YOUR OBJECTIVE →
Look through the listing below for the line containing "BAT3: 4.5V (plus". Copy it and each line after it up to and including the line containing "C2: 4.7uF (+5V, X2) -> none", exactly, leaving out pictures.

------------

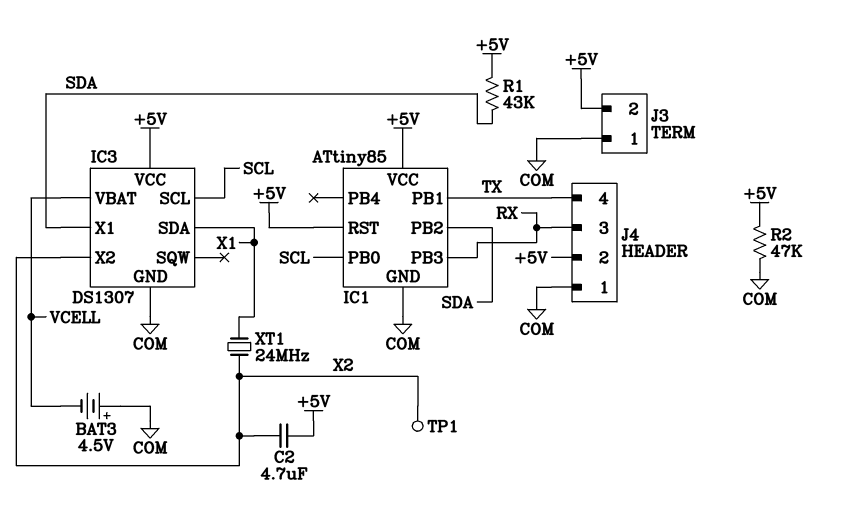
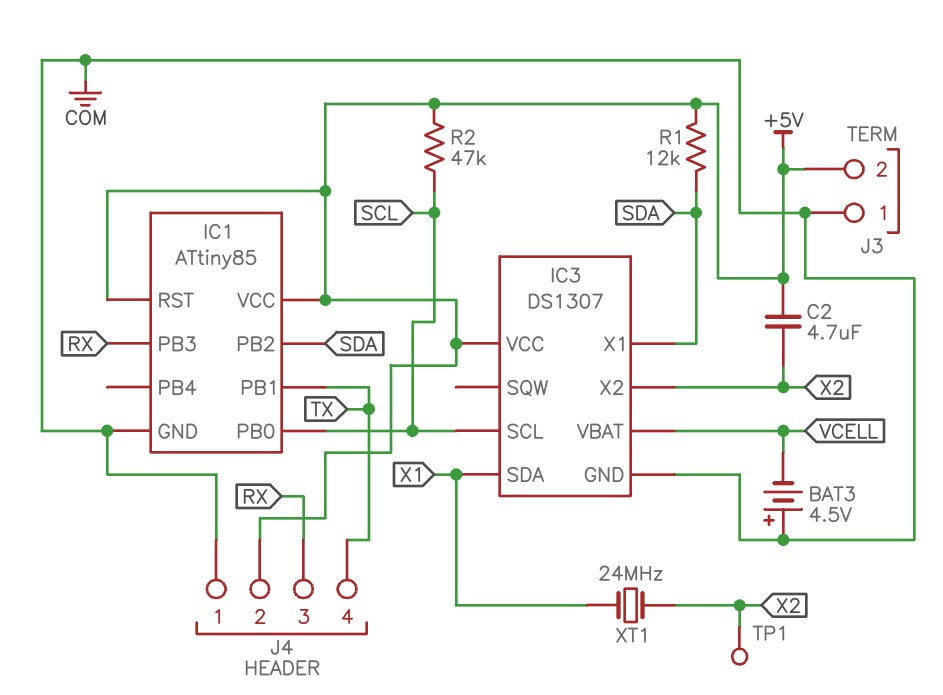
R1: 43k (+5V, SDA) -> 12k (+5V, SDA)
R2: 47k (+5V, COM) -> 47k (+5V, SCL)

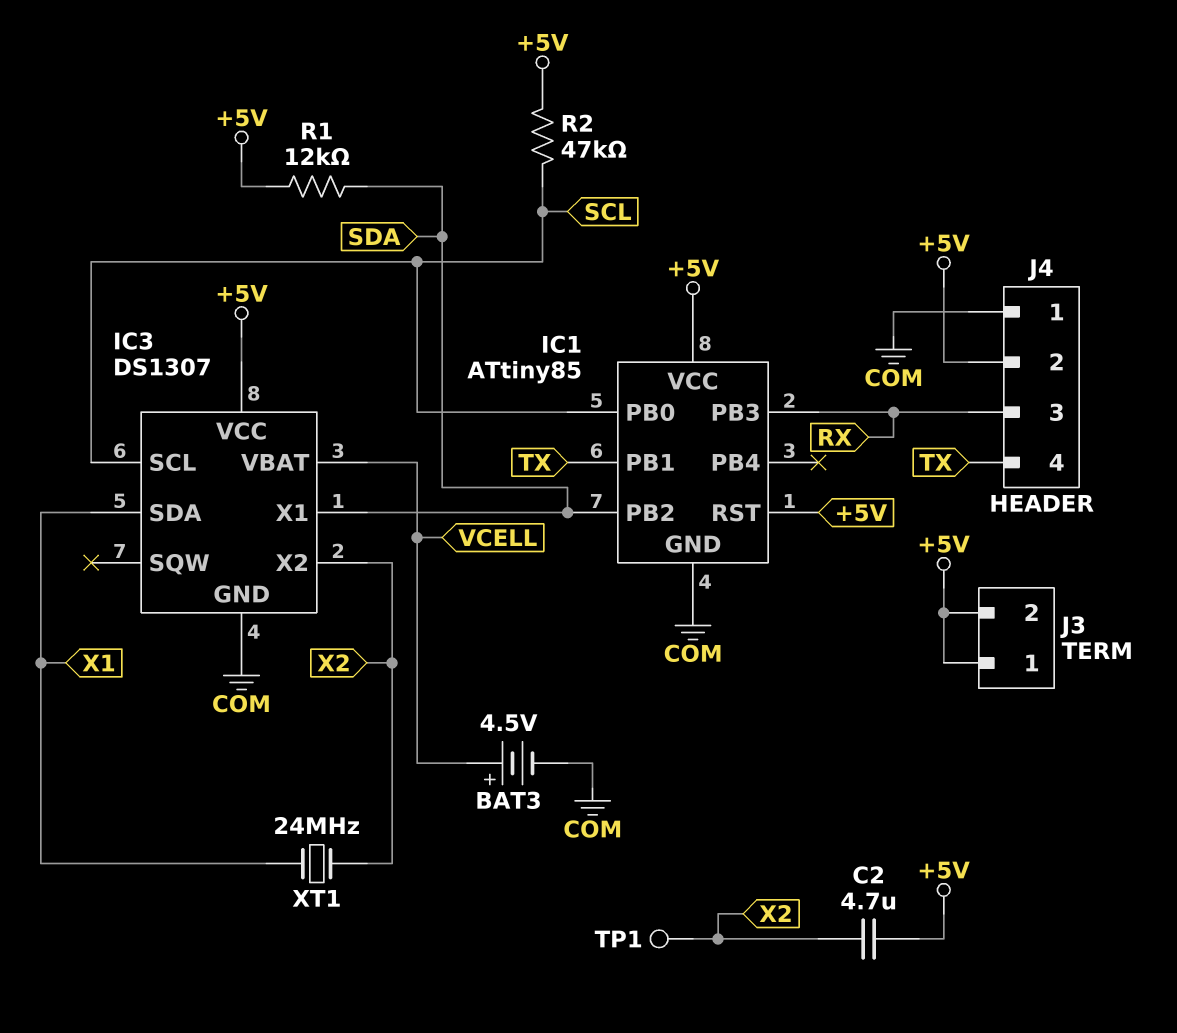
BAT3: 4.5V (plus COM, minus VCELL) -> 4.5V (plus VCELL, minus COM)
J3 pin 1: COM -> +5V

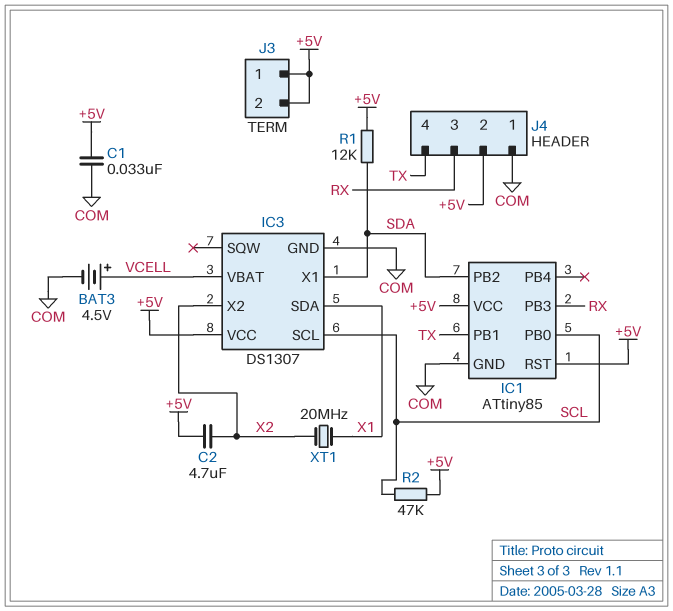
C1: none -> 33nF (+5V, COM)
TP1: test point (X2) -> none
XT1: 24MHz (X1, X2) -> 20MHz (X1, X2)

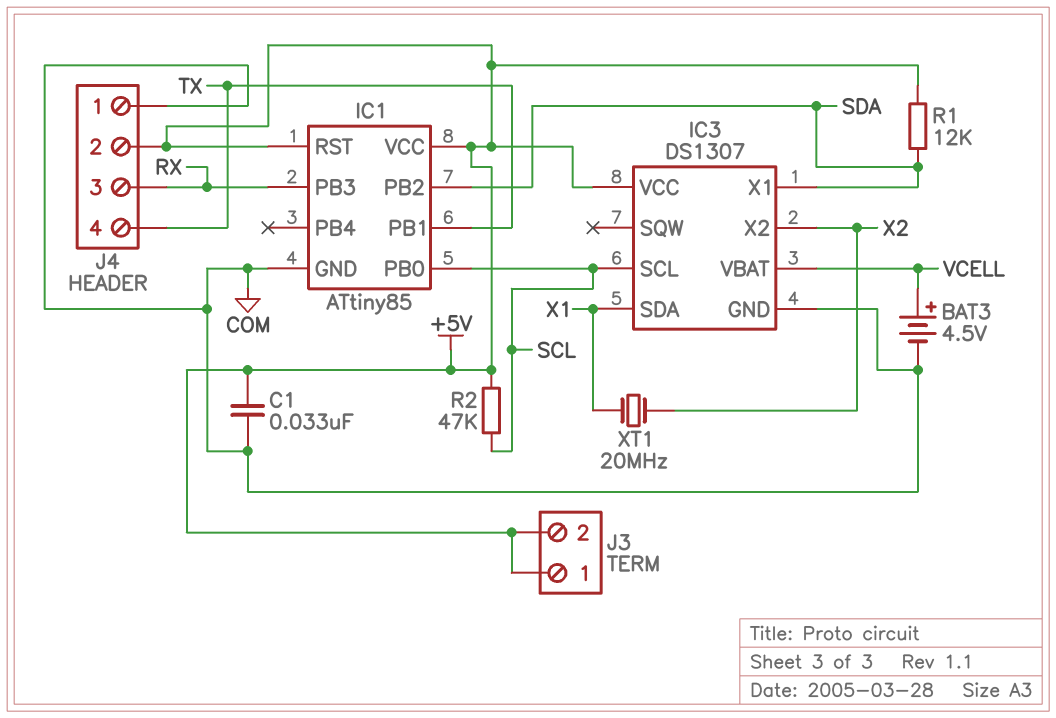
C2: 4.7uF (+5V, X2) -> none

------------

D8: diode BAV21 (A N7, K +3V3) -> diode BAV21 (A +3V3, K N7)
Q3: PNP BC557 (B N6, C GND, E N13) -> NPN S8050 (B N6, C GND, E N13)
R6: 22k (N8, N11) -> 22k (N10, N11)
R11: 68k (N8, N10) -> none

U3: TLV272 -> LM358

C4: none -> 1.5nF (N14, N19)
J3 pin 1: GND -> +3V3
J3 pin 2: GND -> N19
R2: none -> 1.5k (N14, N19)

------------

TASK SOLUTION →
BAT3: 4.5V (plus COM, minus VCELL) -> 4.5V (plus VCELL, minus COM)
J3 pin 1: COM -> +5V

C1: none -> 33nF (+5V, COM)
TP1: test point (X2) -> none
XT1: 24MHz (X1, X2) -> 20MHz (X1, X2)

C2: 4.7uF (+5V, X2) -> none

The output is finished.